What is required: Search the data below for "cyan"; list each line that holds it.

═══

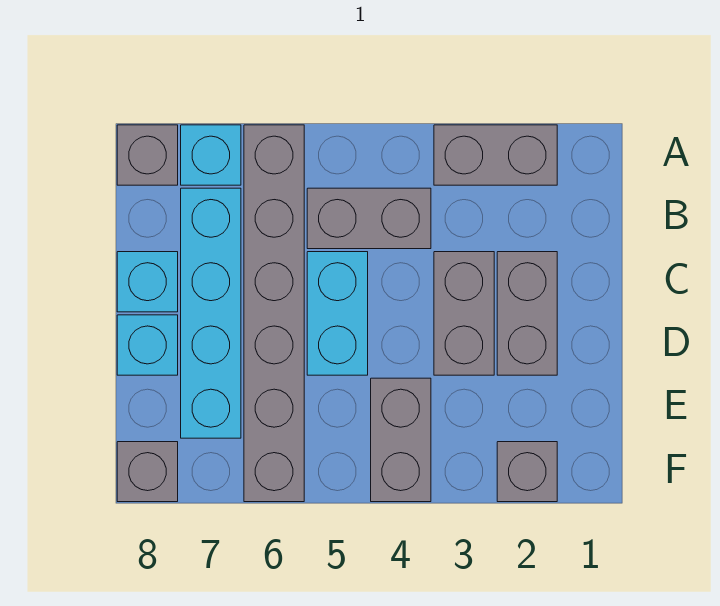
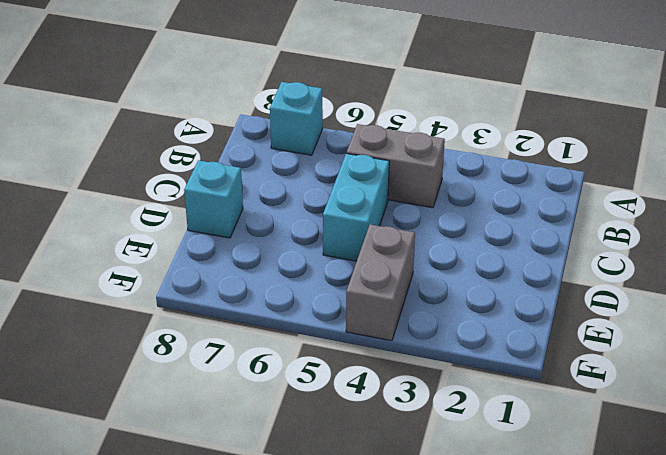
none -> grey brick A2:A3 level 1
none -> grey brick A6:F6 level 1
none -> grey brick A8 level 1

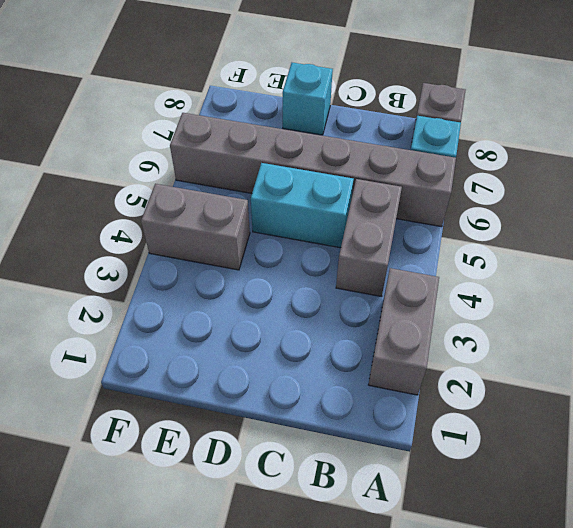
none -> cyan brick B7:E7 level 1
none -> grey brick C2:D2 level 1
none -> grey brick C3:D3 level 1

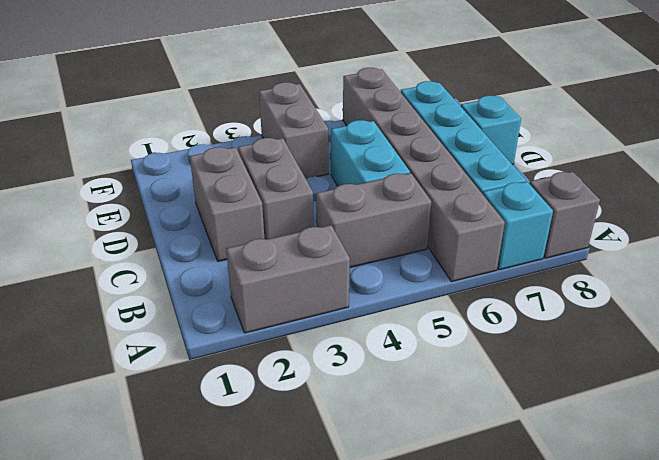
none -> cyan brick C8 level 1
none -> grey brick F2 level 1
none -> grey brick F8 level 1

═══

Written reply:
none -> cyan brick B7:E7 level 1
none -> cyan brick C8 level 1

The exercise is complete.